* EXERCISE *
Can you transcribe every entry word for word, skipping the images?

** Opening AVAILABLE RECORDS block **

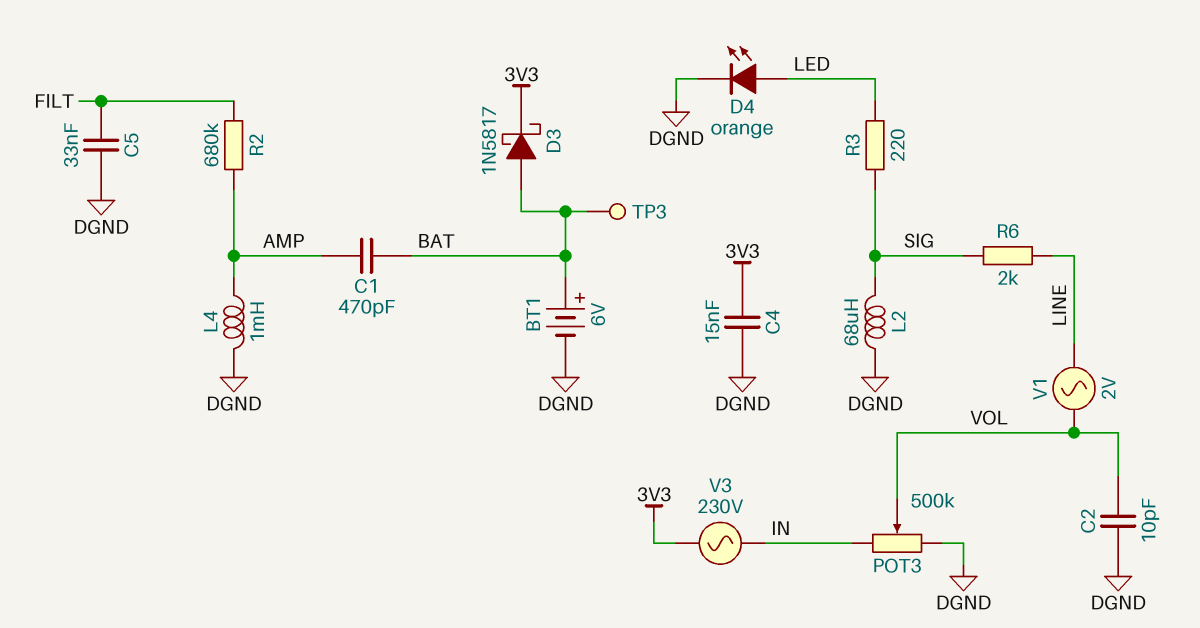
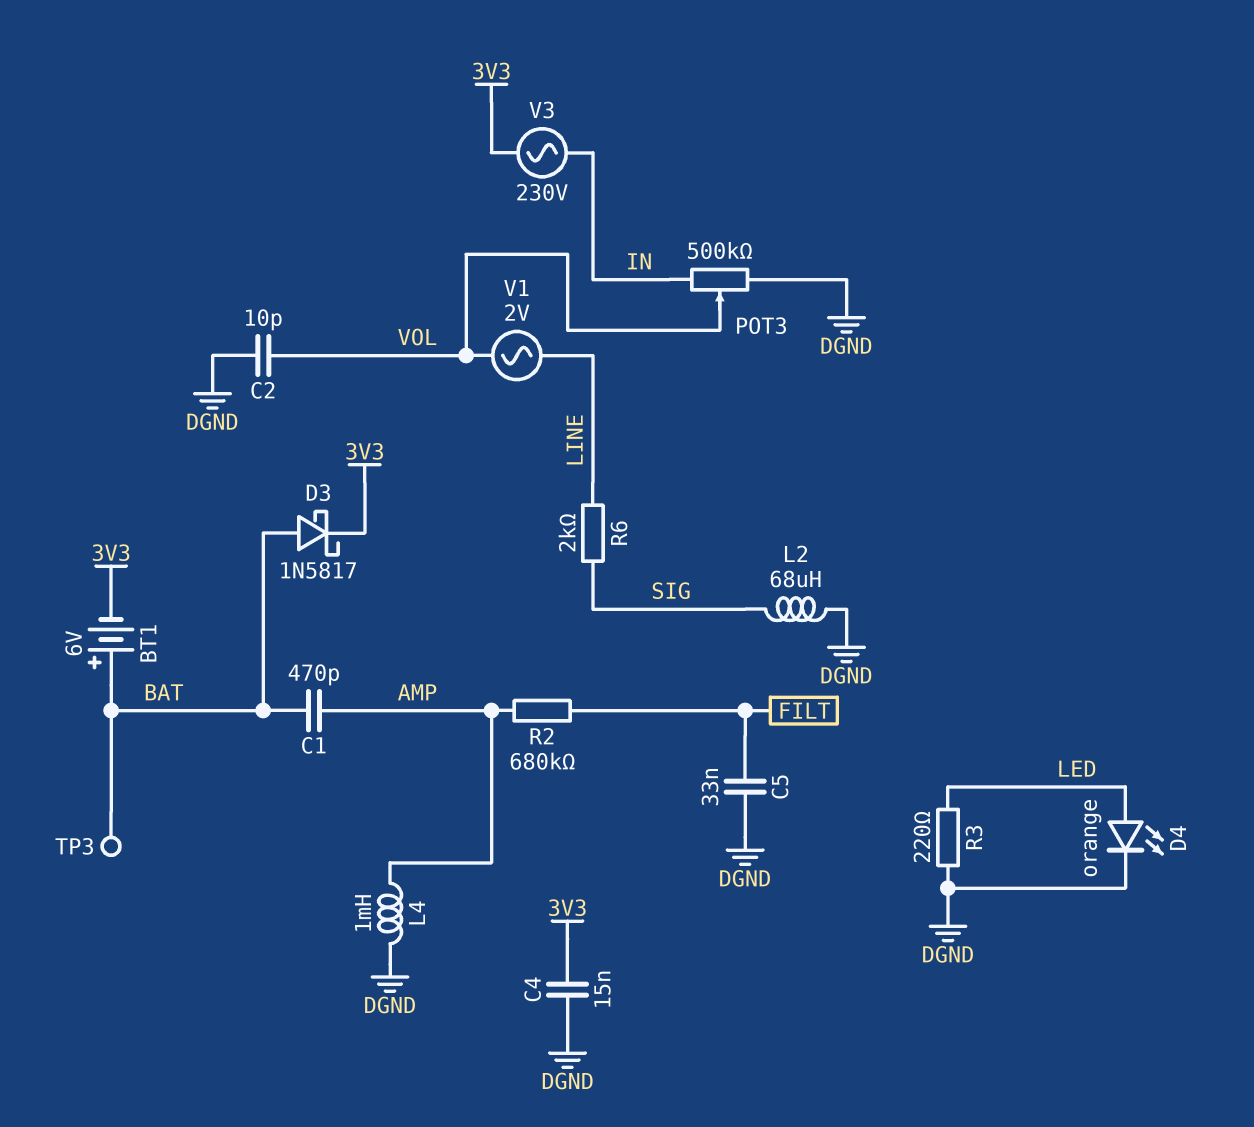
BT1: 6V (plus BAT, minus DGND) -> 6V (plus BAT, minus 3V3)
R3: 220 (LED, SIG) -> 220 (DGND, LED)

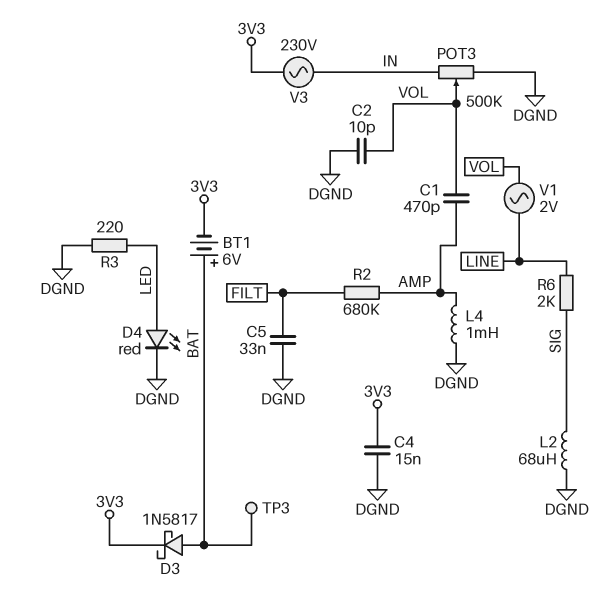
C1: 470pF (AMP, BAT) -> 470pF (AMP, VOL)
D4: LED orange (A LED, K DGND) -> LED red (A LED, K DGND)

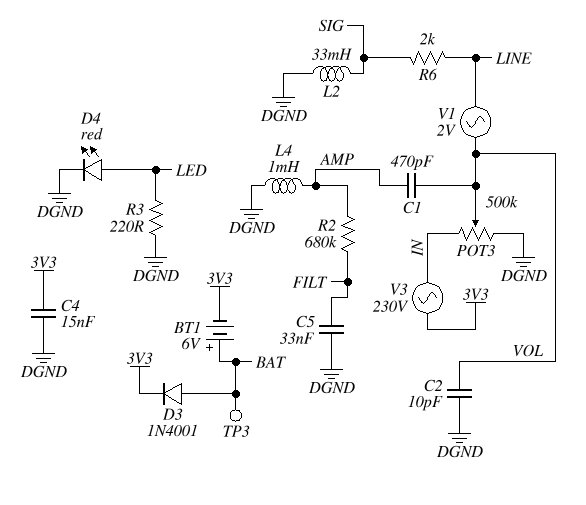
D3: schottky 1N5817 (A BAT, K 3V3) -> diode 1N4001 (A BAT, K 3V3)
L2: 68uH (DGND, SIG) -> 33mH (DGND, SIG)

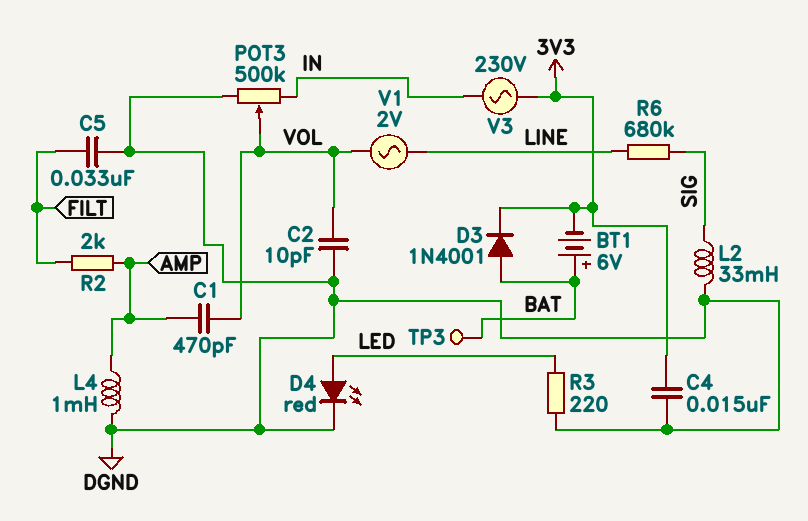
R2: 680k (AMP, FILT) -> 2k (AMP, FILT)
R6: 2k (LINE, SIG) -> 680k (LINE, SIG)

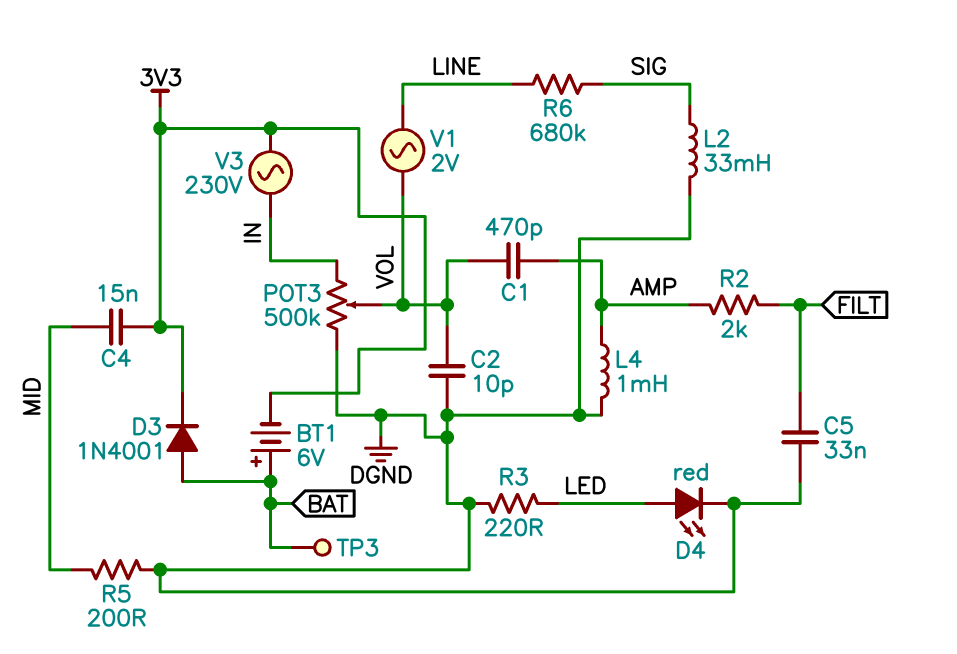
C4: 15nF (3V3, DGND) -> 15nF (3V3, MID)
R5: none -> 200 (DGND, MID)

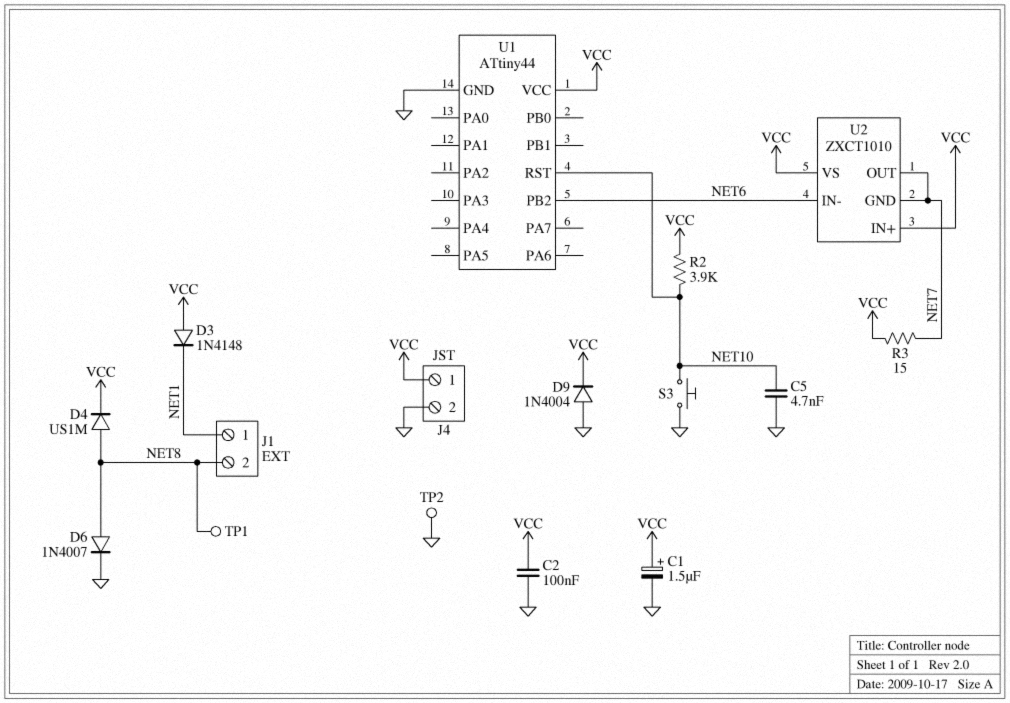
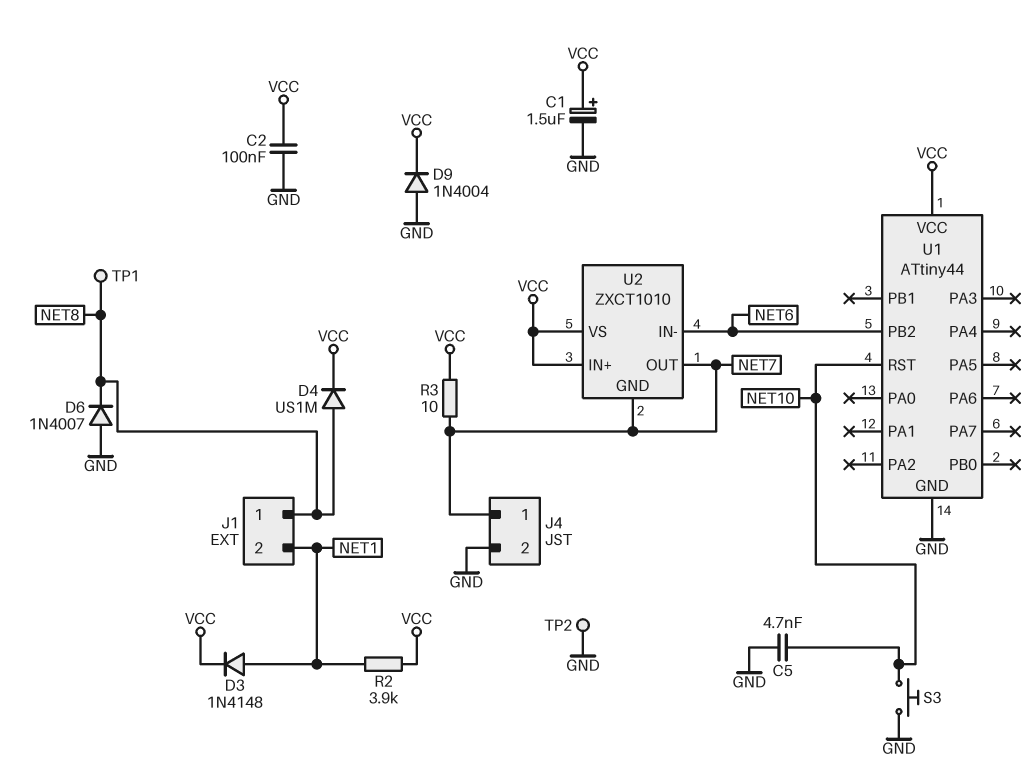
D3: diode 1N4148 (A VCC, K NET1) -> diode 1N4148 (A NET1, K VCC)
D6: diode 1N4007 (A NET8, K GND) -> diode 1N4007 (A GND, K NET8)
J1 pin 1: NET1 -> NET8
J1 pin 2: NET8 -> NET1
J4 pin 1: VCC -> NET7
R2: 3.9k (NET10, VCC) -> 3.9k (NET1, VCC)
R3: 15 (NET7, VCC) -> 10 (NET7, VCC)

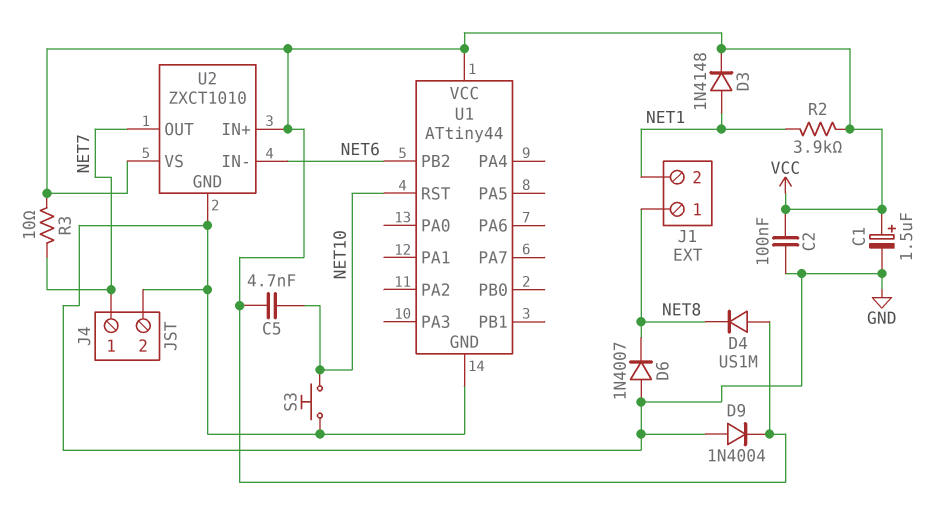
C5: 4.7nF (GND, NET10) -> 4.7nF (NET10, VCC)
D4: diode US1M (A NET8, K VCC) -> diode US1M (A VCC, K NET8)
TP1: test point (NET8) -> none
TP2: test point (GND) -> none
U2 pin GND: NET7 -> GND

** Closing AVAILABLE RECORDS block **

* ANSWER FOR THE TASK *
BT1: 6V (plus BAT, minus DGND) -> 6V (plus BAT, minus 3V3)
R3: 220 (LED, SIG) -> 220 (DGND, LED)

C1: 470pF (AMP, BAT) -> 470pF (AMP, VOL)
D4: LED orange (A LED, K DGND) -> LED red (A LED, K DGND)

D3: schottky 1N5817 (A BAT, K 3V3) -> diode 1N4001 (A BAT, K 3V3)
L2: 68uH (DGND, SIG) -> 33mH (DGND, SIG)

R2: 680k (AMP, FILT) -> 2k (AMP, FILT)
R6: 2k (LINE, SIG) -> 680k (LINE, SIG)

C4: 15nF (3V3, DGND) -> 15nF (3V3, MID)
R5: none -> 200 (DGND, MID)

D3: diode 1N4148 (A VCC, K NET1) -> diode 1N4148 (A NET1, K VCC)
D6: diode 1N4007 (A NET8, K GND) -> diode 1N4007 (A GND, K NET8)
J1 pin 1: NET1 -> NET8
J1 pin 2: NET8 -> NET1
J4 pin 1: VCC -> NET7
R2: 3.9k (NET10, VCC) -> 3.9k (NET1, VCC)
R3: 15 (NET7, VCC) -> 10 (NET7, VCC)

C5: 4.7nF (GND, NET10) -> 4.7nF (NET10, VCC)
D4: diode US1M (A NET8, K VCC) -> diode US1M (A VCC, K NET8)
TP1: test point (NET8) -> none
TP2: test point (GND) -> none
U2 pin GND: NET7 -> GND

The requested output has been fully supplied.